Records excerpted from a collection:
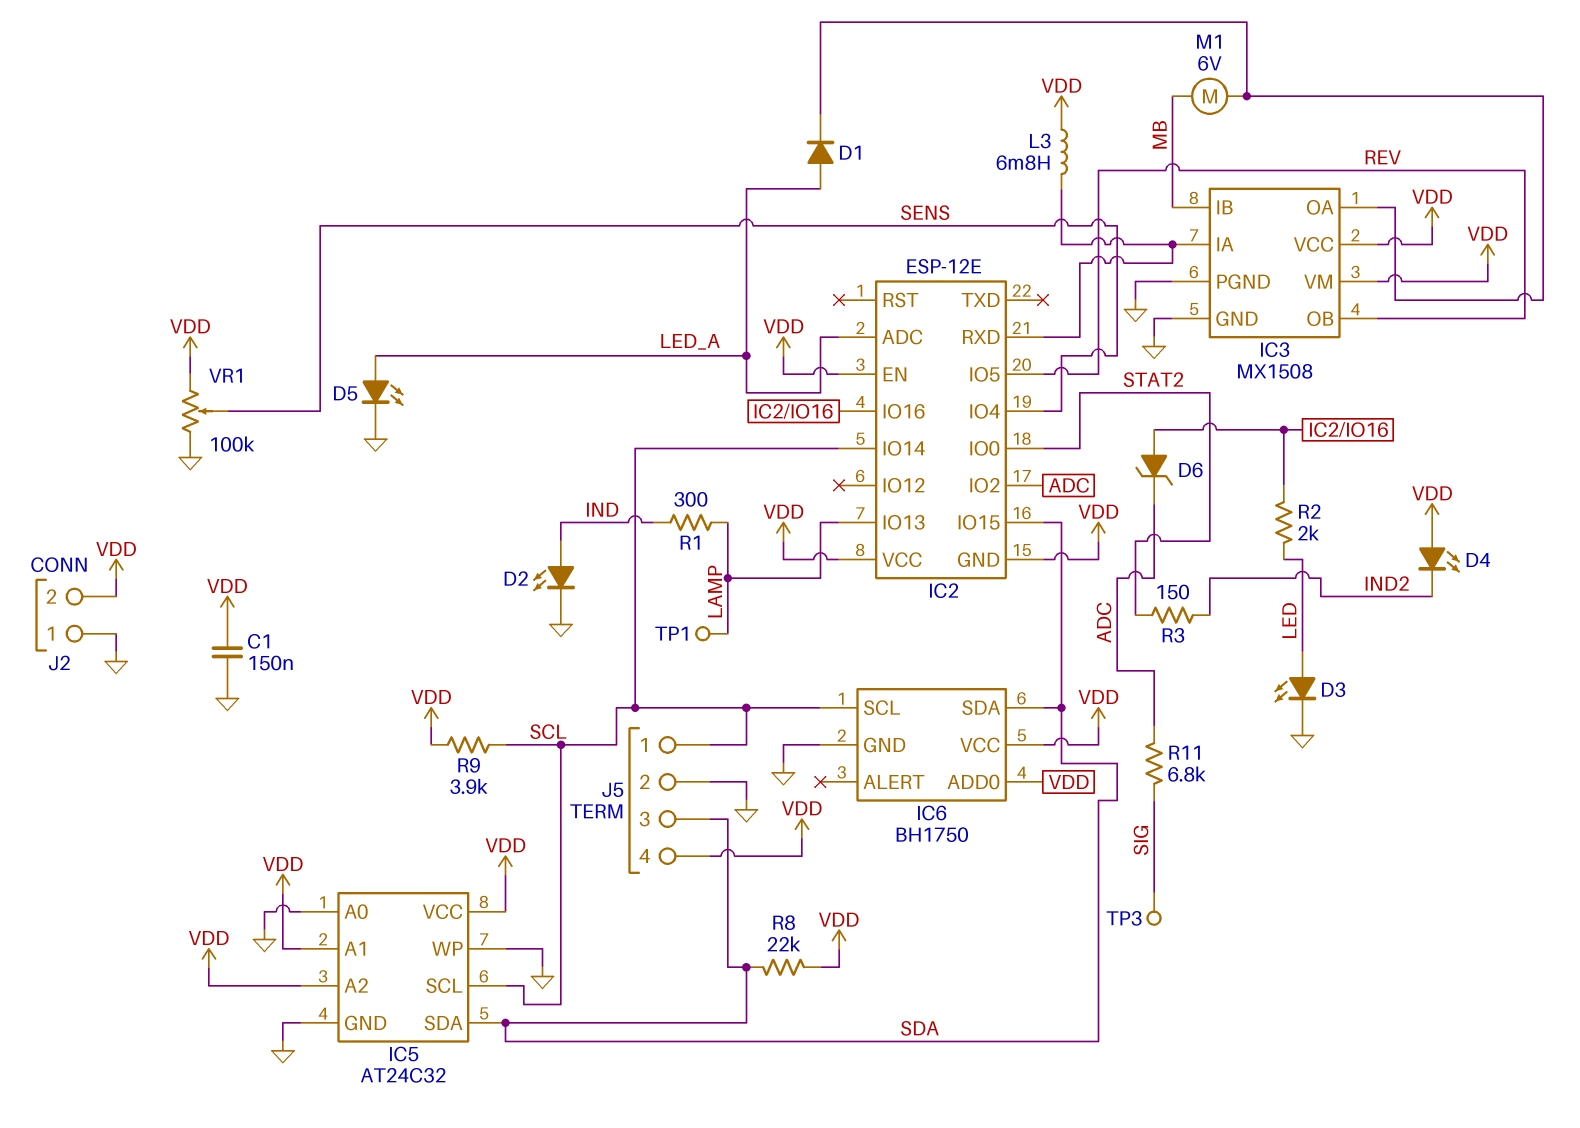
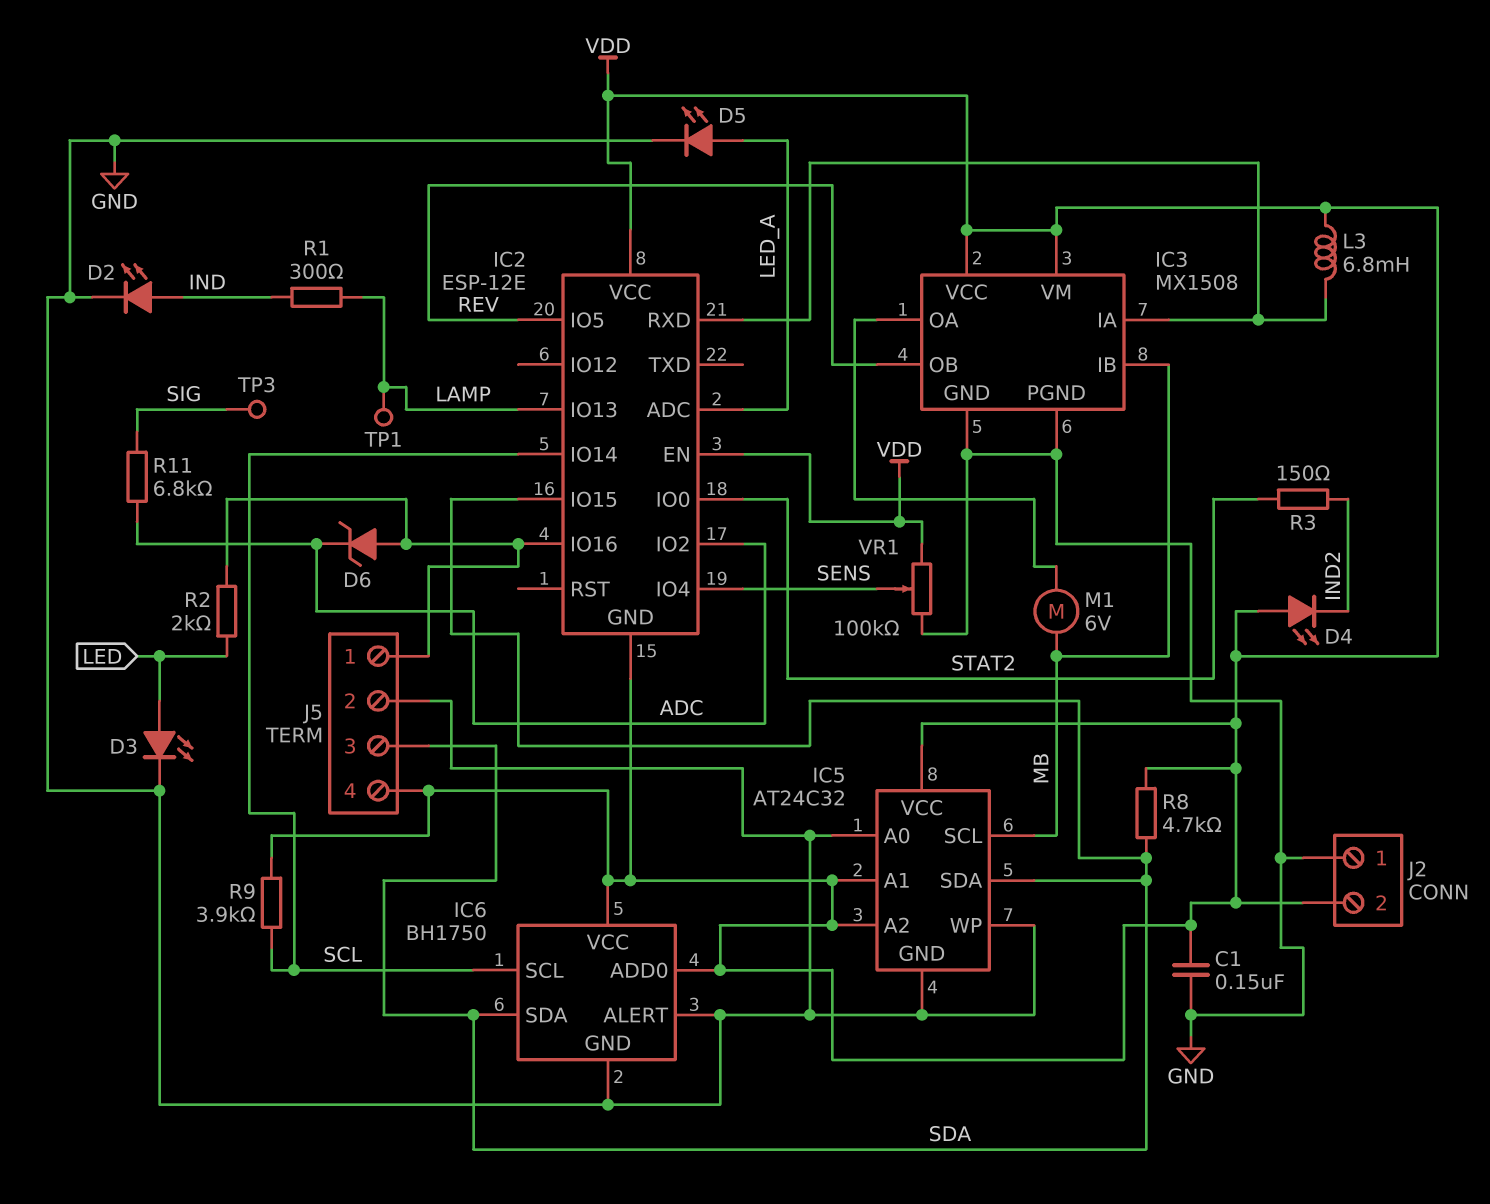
D1: diode (A LED_A, K IC3/OA) -> none
IC5 pin SCL: SCL -> MB
IC6 pin ALERT: none -> GND
J5 pin 1: SCL -> IC2/IO16
R8: 22k (SDA, VDD) -> 4.7k (SDA, VDD)

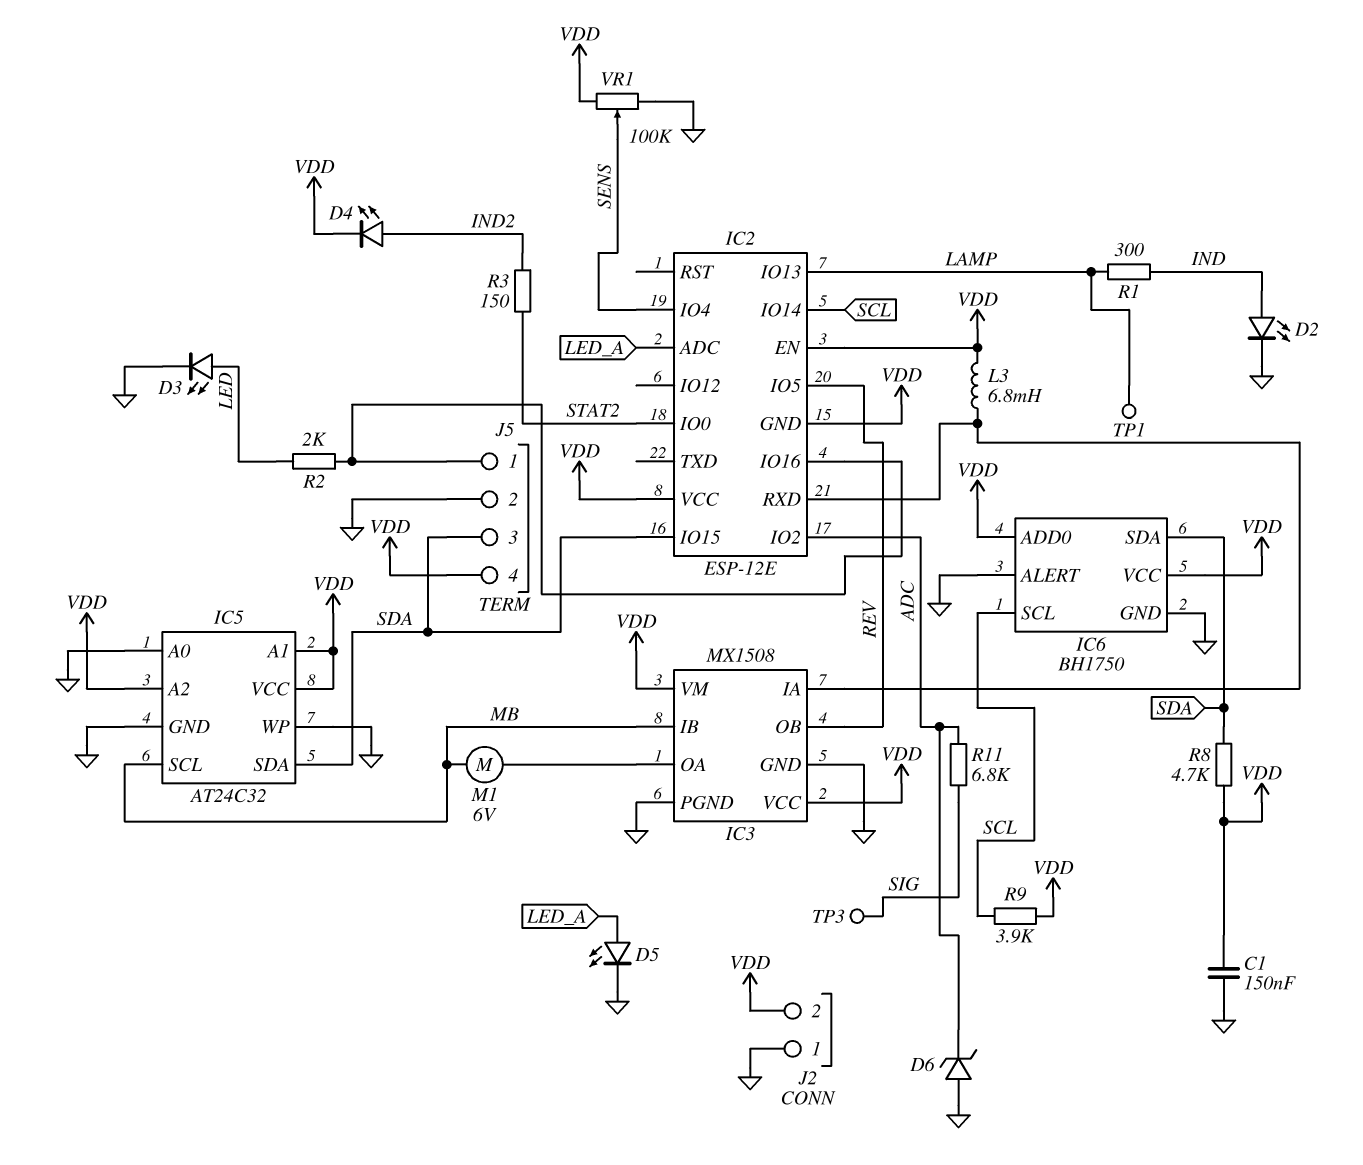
D4: LED (A VDD, K IND2) -> LED (A IND2, K VDD)
D6: zener (A IC2/IO16, K ADC) -> zener (A GND, K ADC)

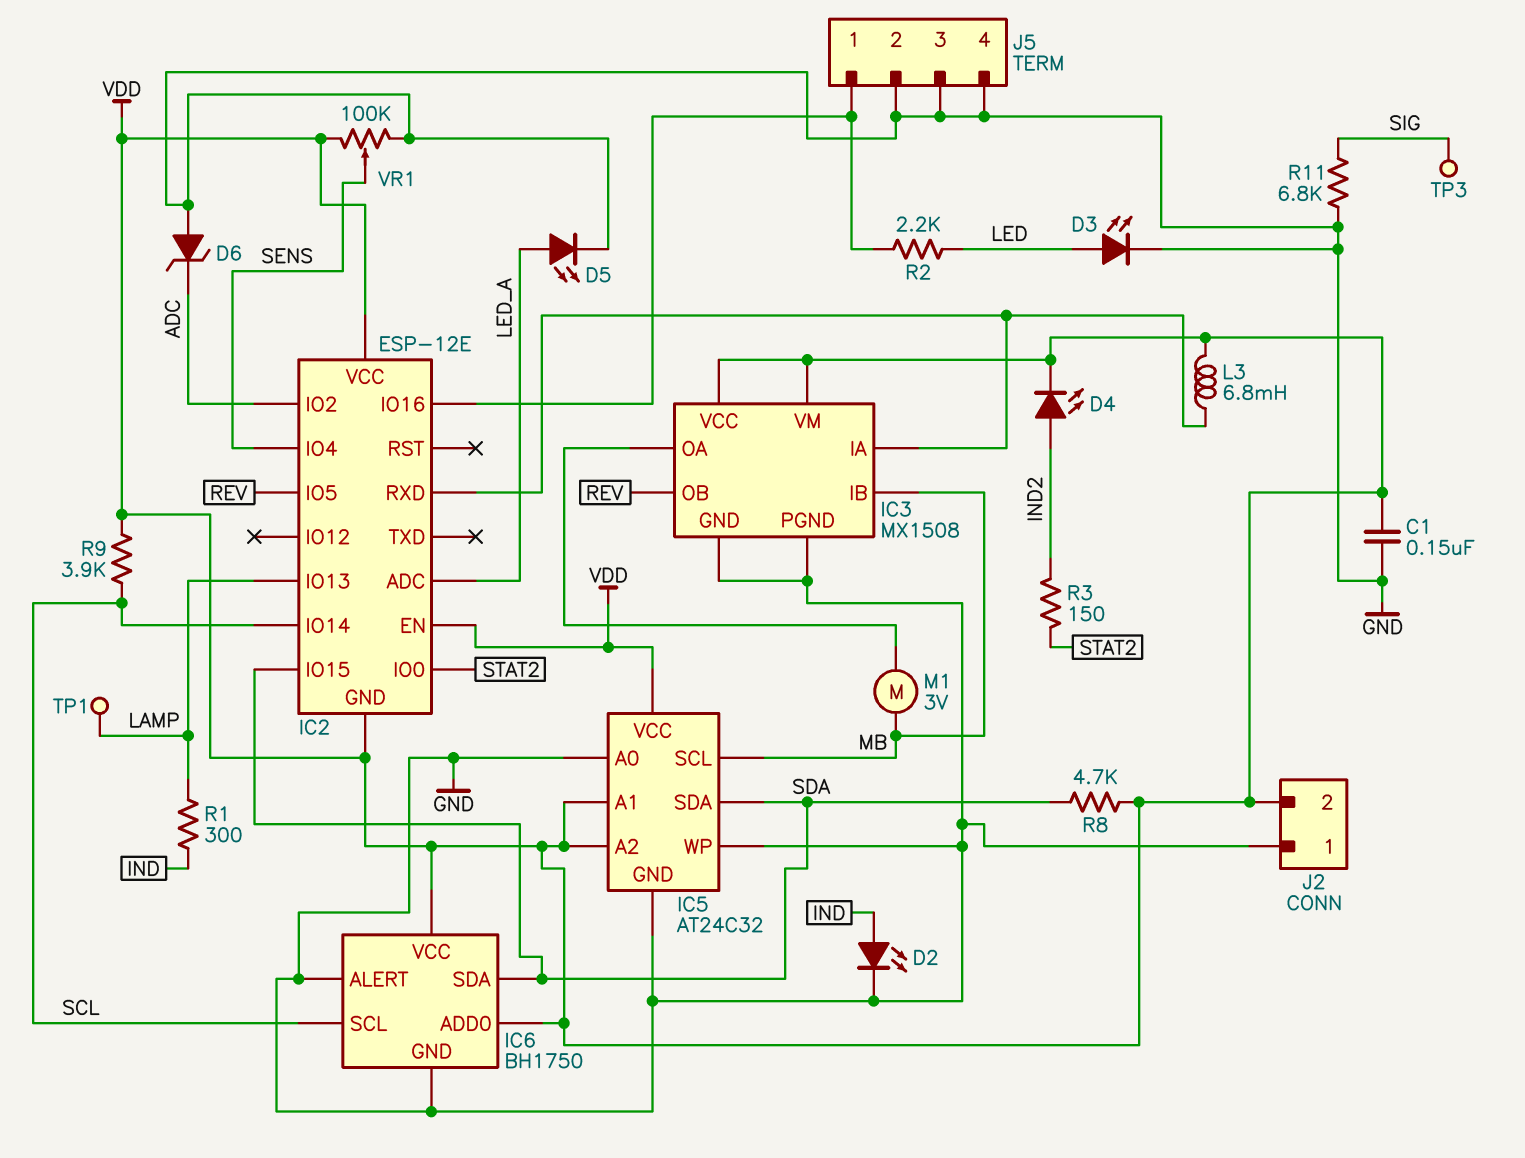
J5 pin 3: SDA -> GND
J5 pin 4: VDD -> GND
M1: motor 6V (IC3/OA, MB) -> motor 3V (IC3/OA, MB)
R2: 2k (IC2/IO16, LED) -> 2.2k (IC2/IO16, LED)
R11: 6.8k (ADC, SIG) -> 6.8k (GND, SIG)

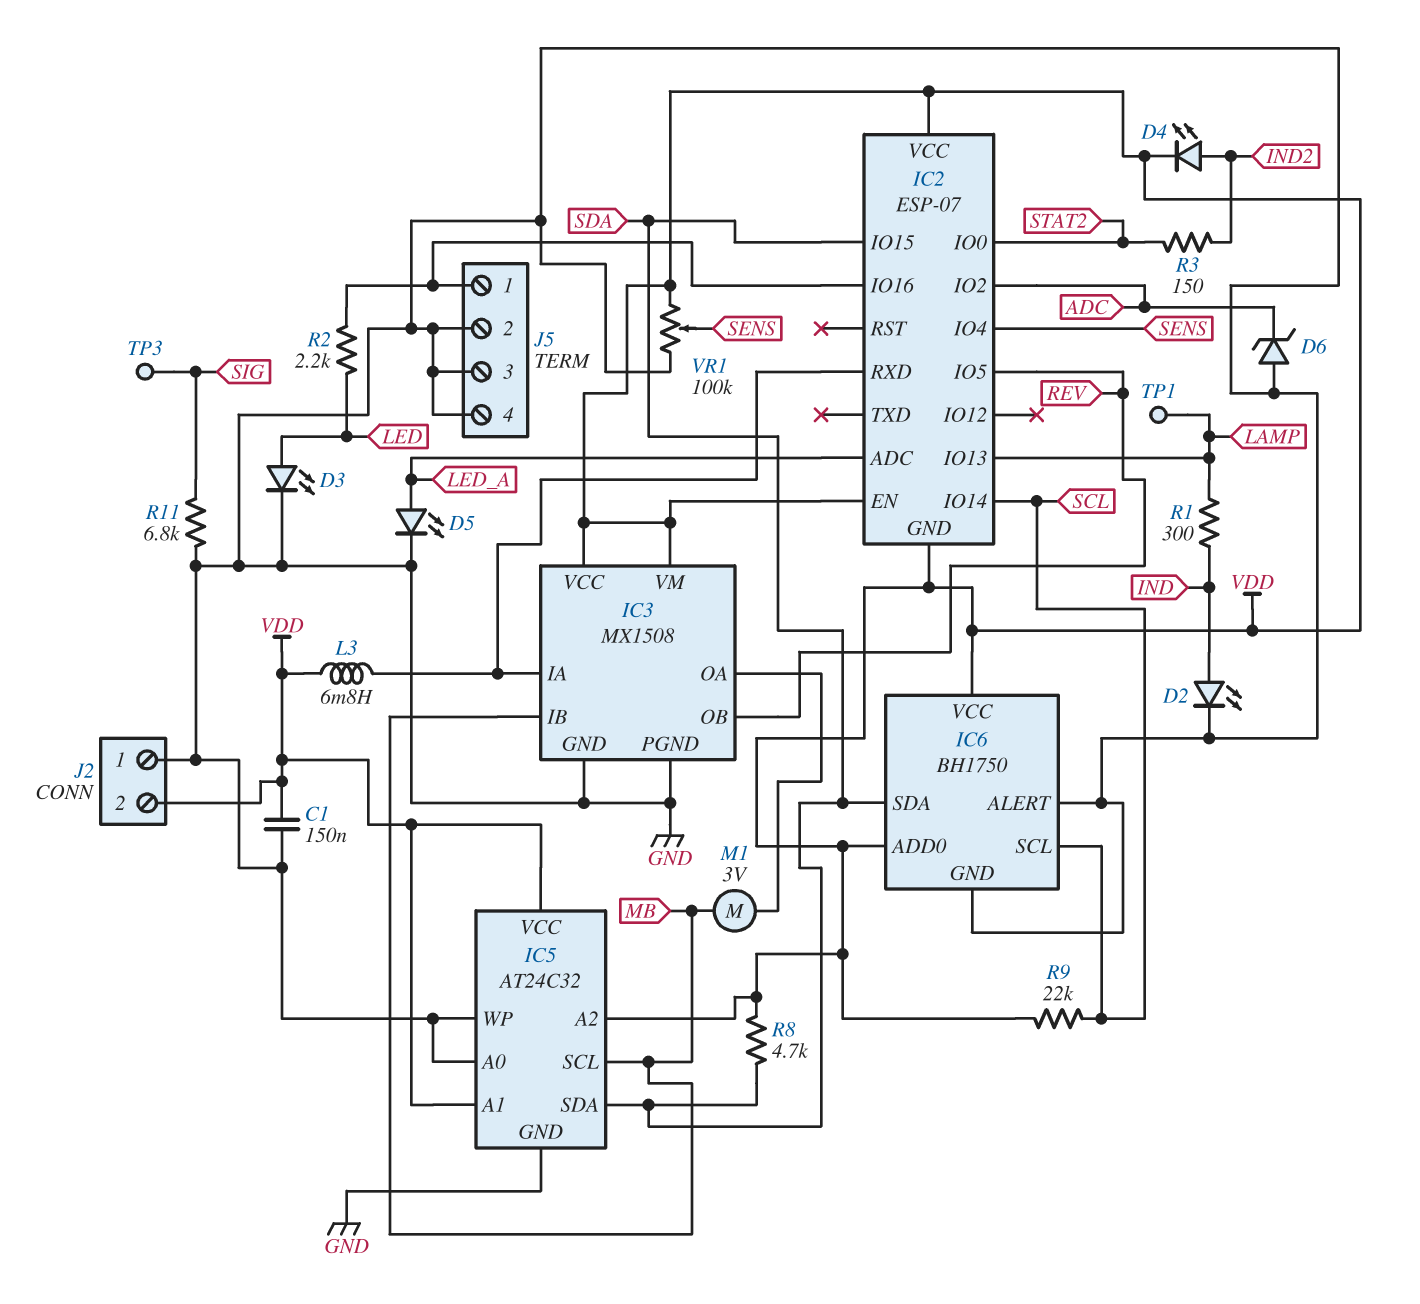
IC2: ESP-12E -> ESP-07
R9: 3.9k (SCL, VDD) -> 22k (SCL, VDD)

• _What the task requires_:
Look for the string "none" in the data above and return every line that has it.

• _Completed task_:
D1: diode (A LED_A, K IC3/OA) -> none
IC6 pin ALERT: none -> GND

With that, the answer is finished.